Action item:
When you reach the line containing "R6: 22k (DIS, RC) -> 39k (DIS, RC)" in the records below, set it down exactly, together with every later line through the end, but not the pictures.

Content revision data:
=== Begin Enclosure ===
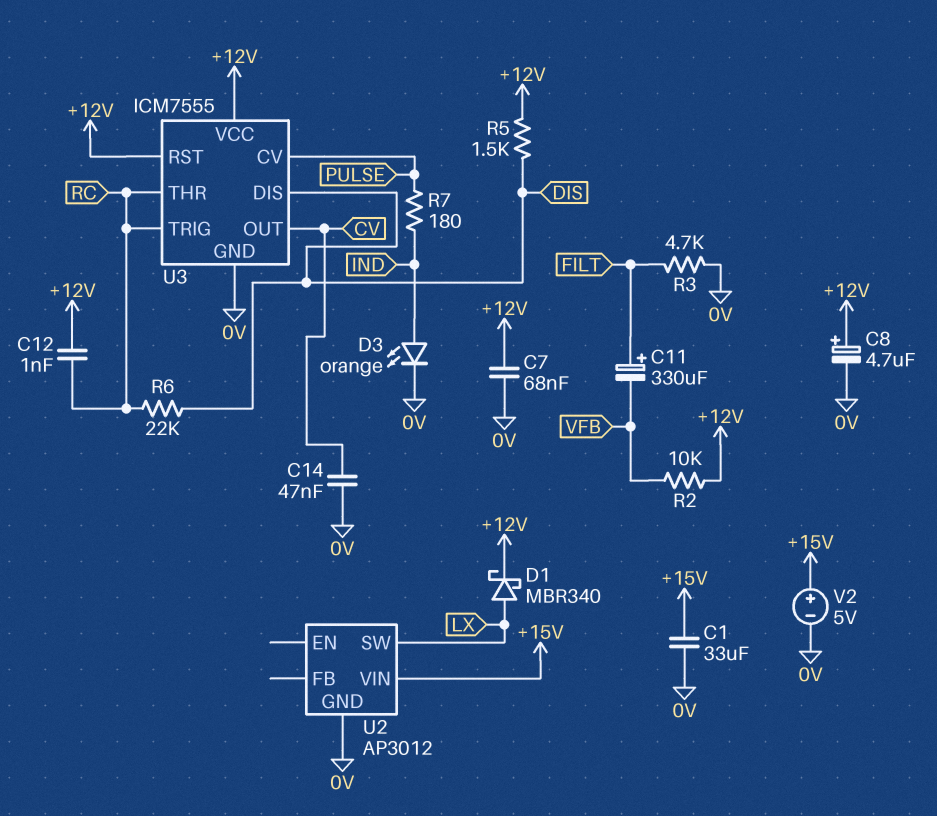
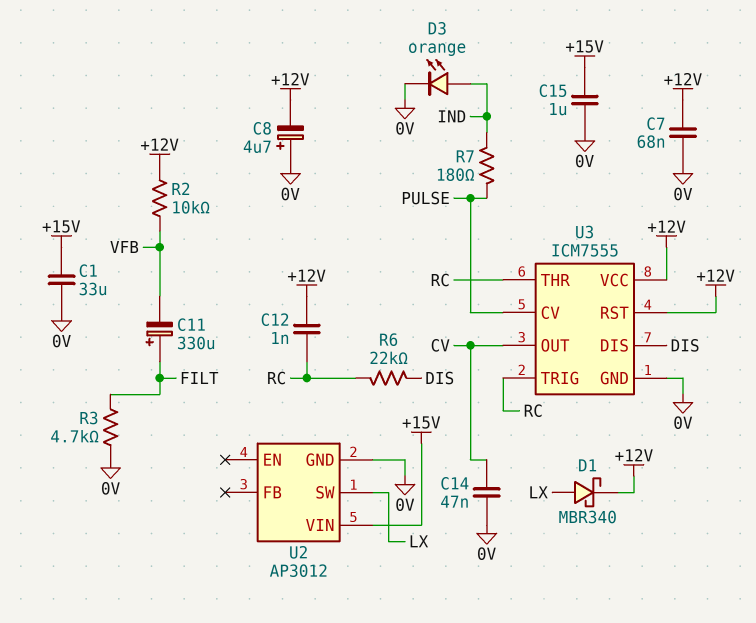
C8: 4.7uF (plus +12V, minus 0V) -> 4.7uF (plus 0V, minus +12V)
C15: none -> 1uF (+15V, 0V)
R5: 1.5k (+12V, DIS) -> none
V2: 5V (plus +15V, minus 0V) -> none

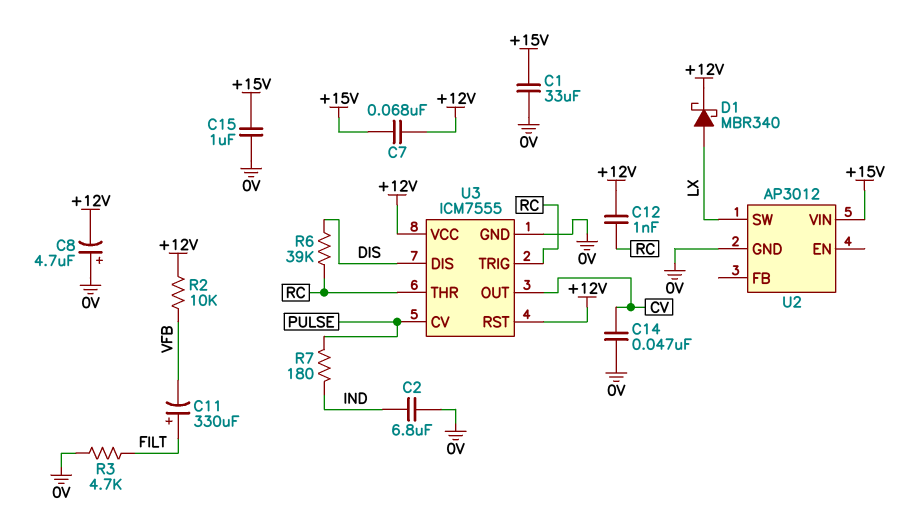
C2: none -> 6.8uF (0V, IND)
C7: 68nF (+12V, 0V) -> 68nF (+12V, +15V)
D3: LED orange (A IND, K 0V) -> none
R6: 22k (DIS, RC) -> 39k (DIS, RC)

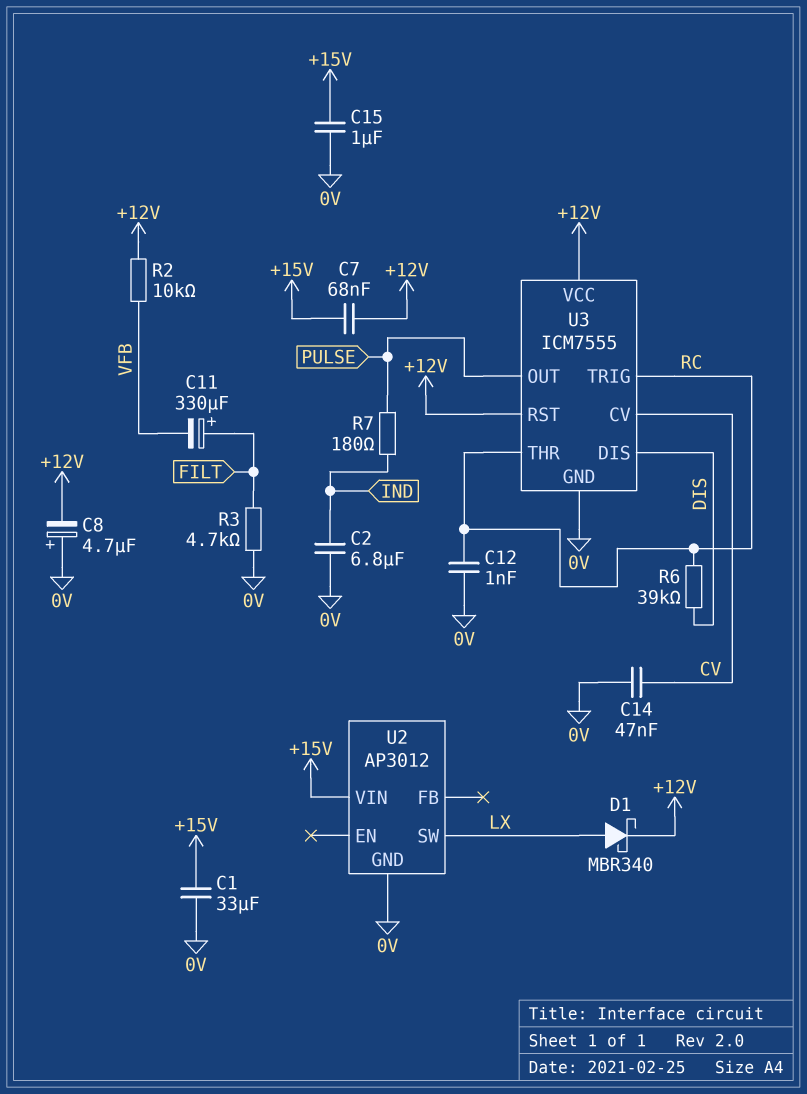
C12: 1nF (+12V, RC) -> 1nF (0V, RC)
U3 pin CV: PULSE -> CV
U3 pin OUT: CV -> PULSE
=== End Enclosure ===
Solution to the exercise:
R6: 22k (DIS, RC) -> 39k (DIS, RC)

C12: 1nF (+12V, RC) -> 1nF (0V, RC)
U3 pin CV: PULSE -> CV
U3 pin OUT: CV -> PULSE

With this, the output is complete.